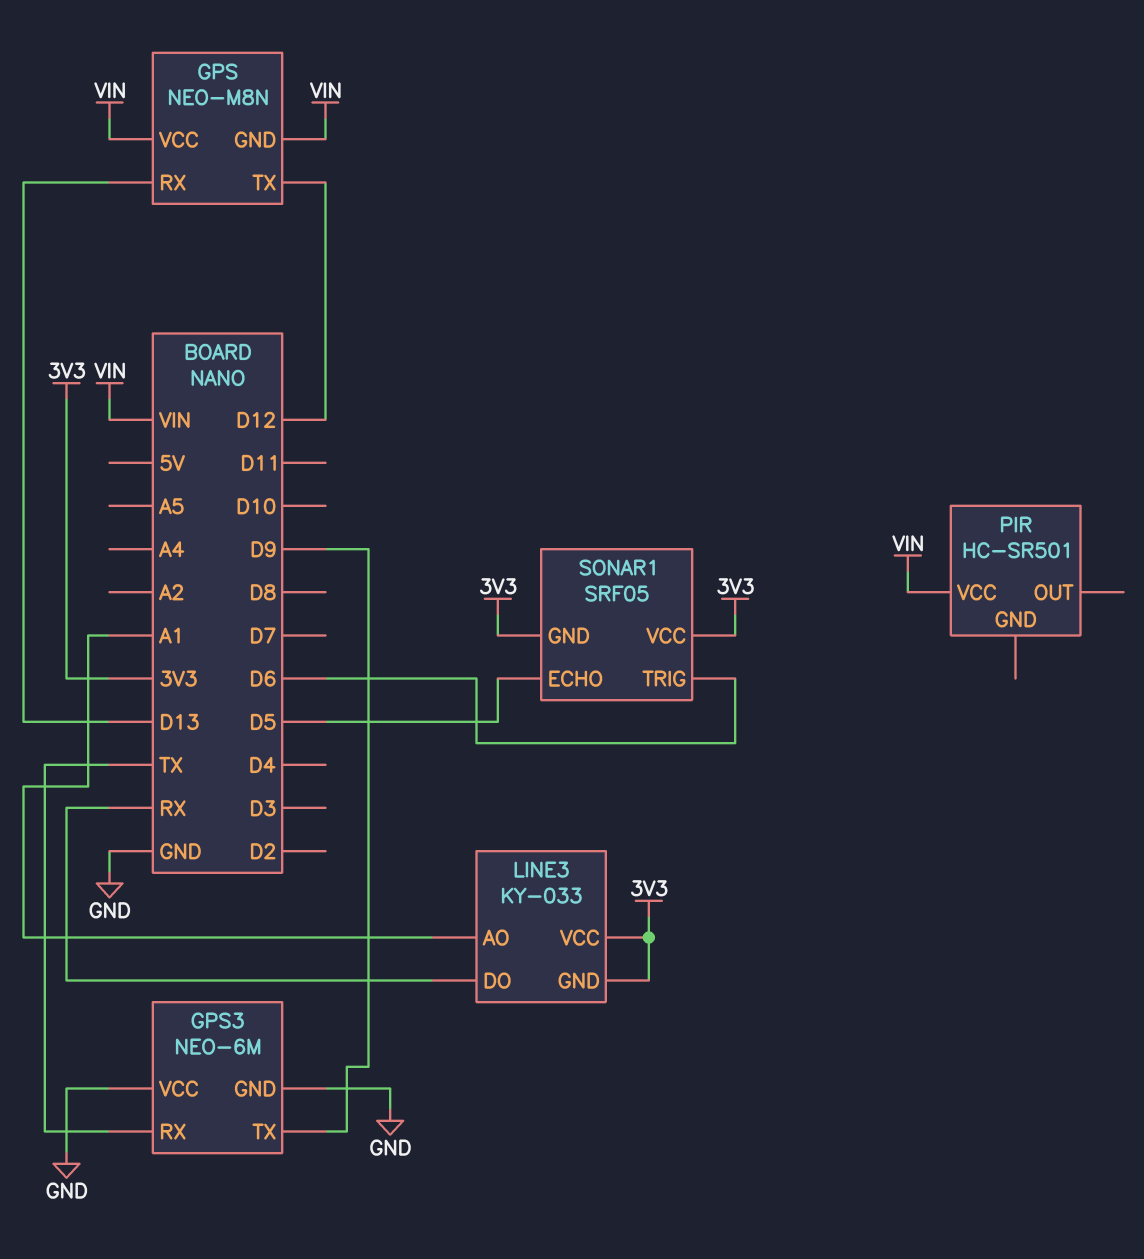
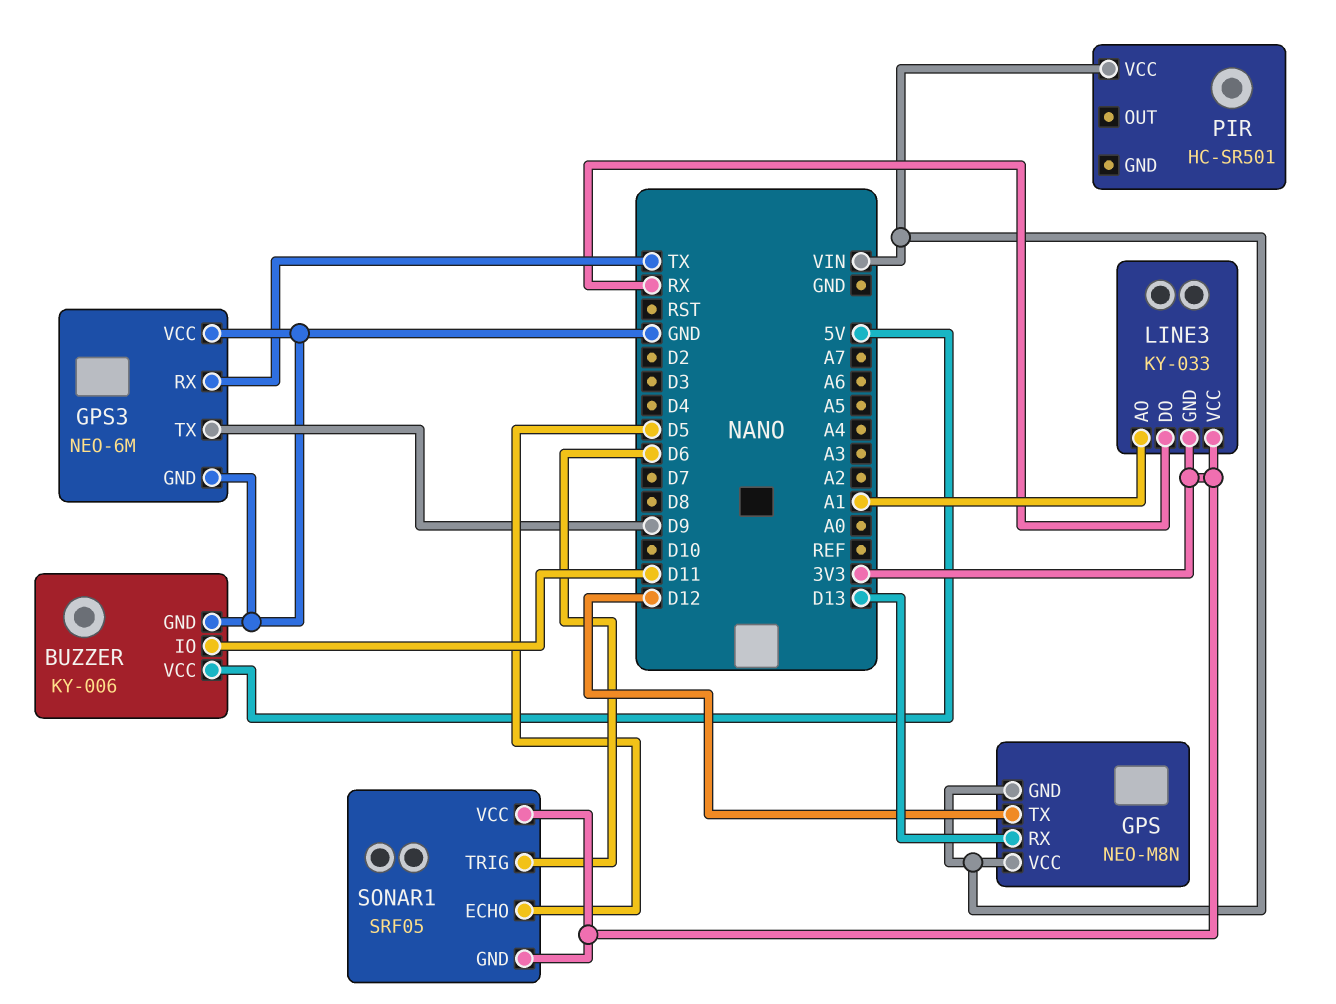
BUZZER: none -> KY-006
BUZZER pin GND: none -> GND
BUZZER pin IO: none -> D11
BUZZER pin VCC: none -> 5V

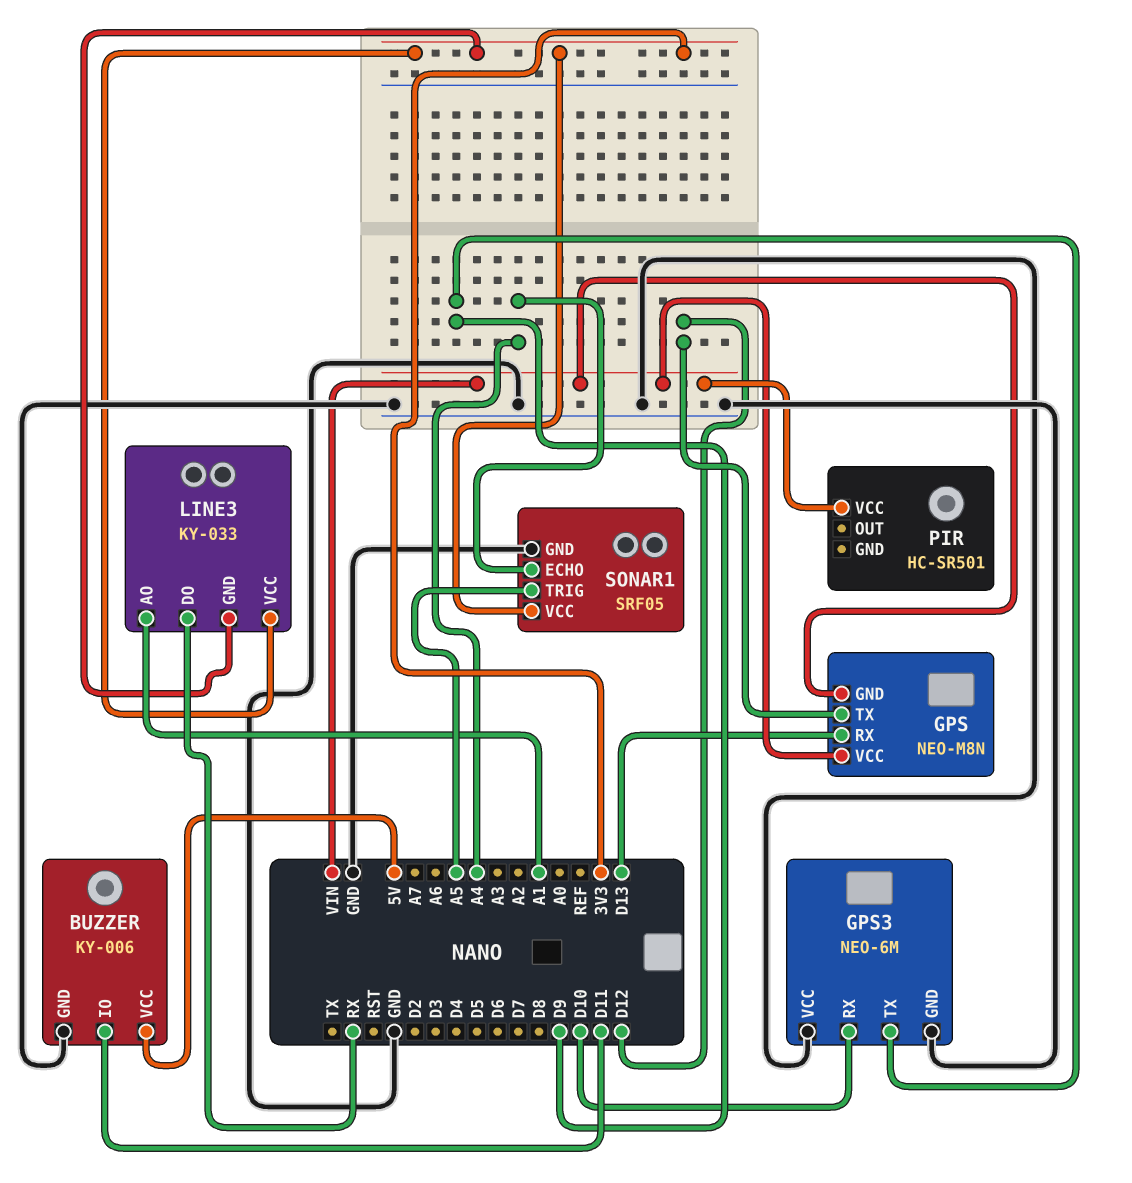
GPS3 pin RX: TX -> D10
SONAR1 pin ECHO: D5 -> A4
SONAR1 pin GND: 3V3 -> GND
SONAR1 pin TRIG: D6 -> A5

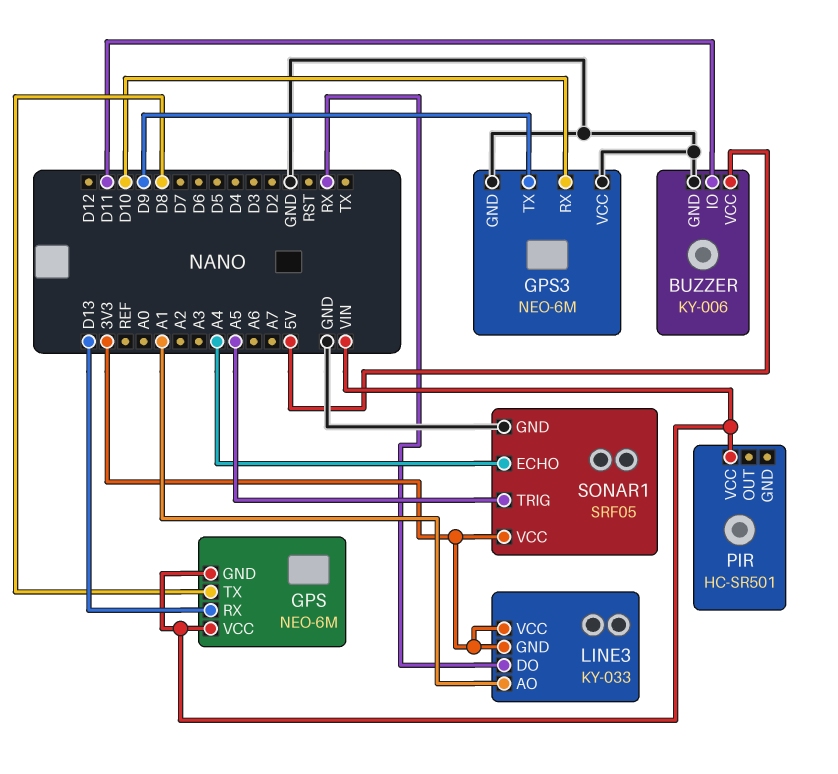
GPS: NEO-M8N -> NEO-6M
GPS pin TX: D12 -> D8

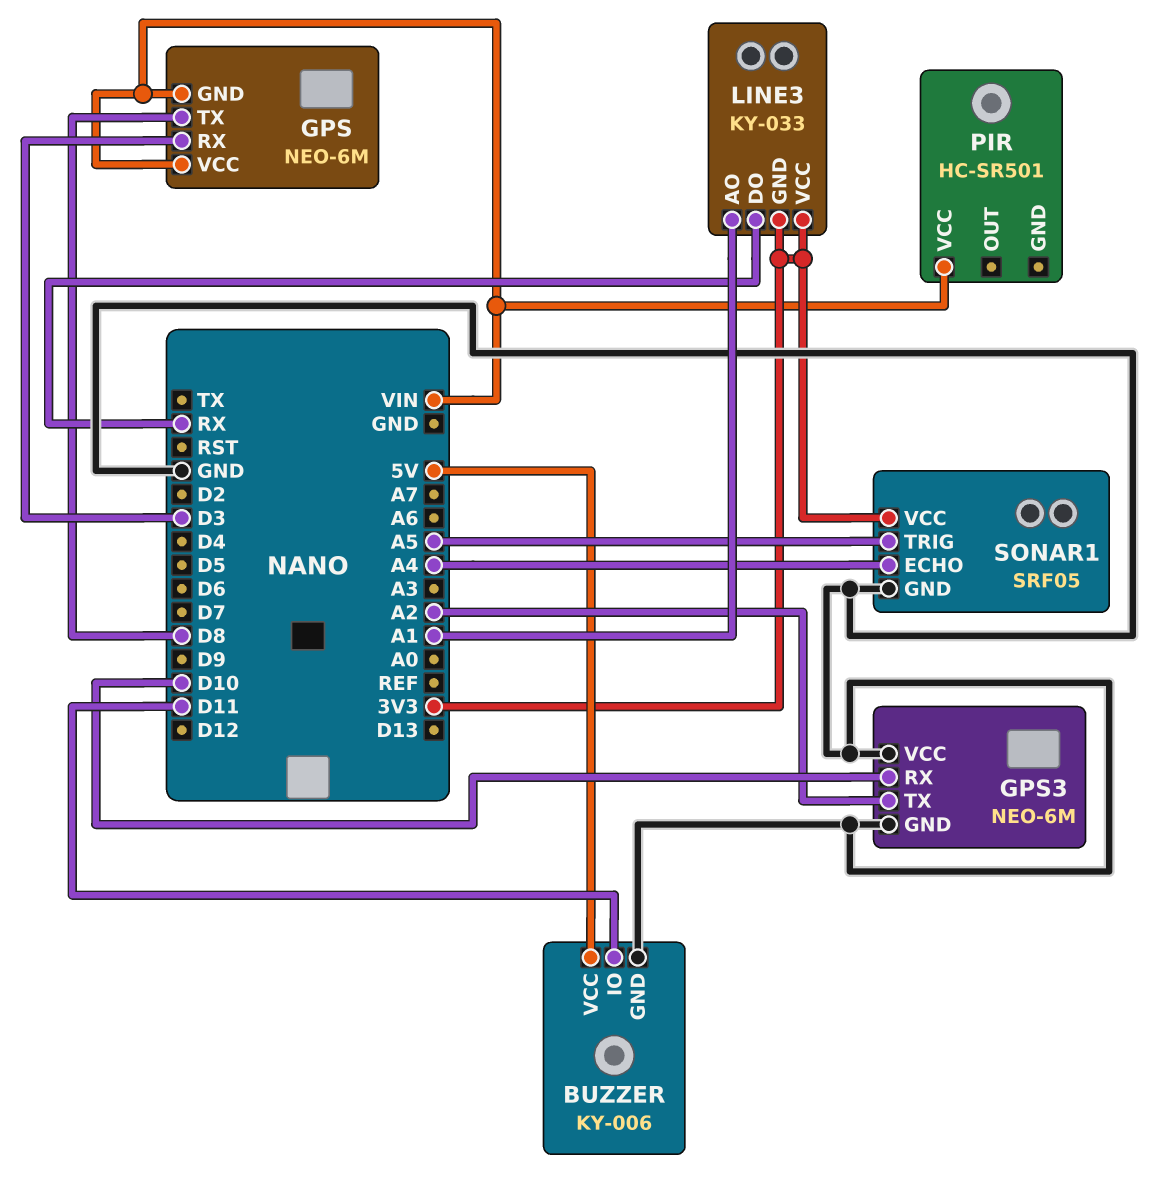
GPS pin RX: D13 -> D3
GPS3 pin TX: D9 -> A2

+ + + + + + +

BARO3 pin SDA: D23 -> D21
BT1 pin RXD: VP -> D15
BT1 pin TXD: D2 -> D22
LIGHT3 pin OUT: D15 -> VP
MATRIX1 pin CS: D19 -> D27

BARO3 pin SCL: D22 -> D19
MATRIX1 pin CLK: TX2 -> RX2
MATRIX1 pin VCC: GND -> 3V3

+ + + + + + +

__Assignment__: When you reach the line containing "LIGHT3 pin OUT: D15 -> VP" in the data above, start copying exactly, and stop after the line containing "MATRIX1 pin VCC: GND -> 3V3".

__Reply__:
LIGHT3 pin OUT: D15 -> VP
MATRIX1 pin CS: D19 -> D27

BARO3 pin SCL: D22 -> D19
MATRIX1 pin CLK: TX2 -> RX2
MATRIX1 pin VCC: GND -> 3V3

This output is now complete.